Check each line of the entries below for the string "degrees"; copy every line where it appears.

━━━━━━━━

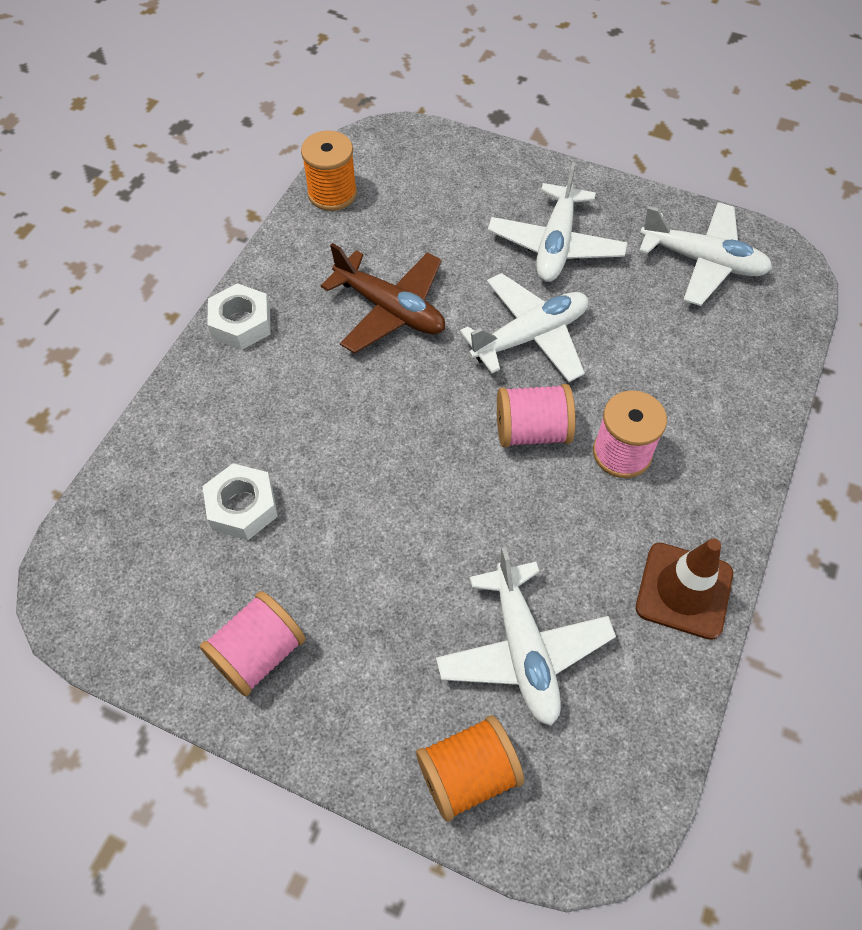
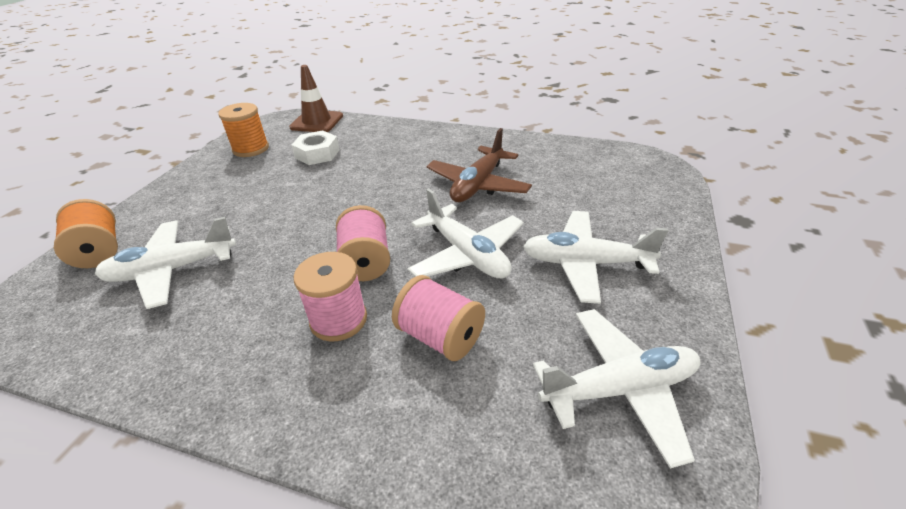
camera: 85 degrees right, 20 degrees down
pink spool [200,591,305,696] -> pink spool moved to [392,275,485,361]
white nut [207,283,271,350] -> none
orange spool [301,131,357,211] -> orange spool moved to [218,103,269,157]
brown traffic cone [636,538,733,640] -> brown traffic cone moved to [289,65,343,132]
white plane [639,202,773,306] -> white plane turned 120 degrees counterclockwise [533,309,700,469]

━━━━━━━━

**Answer section**
camera: 85 degrees right, 20 degrees down
white plane [639,202,773,306] -> white plane turned 120 degrees counterclockwise [533,309,700,469]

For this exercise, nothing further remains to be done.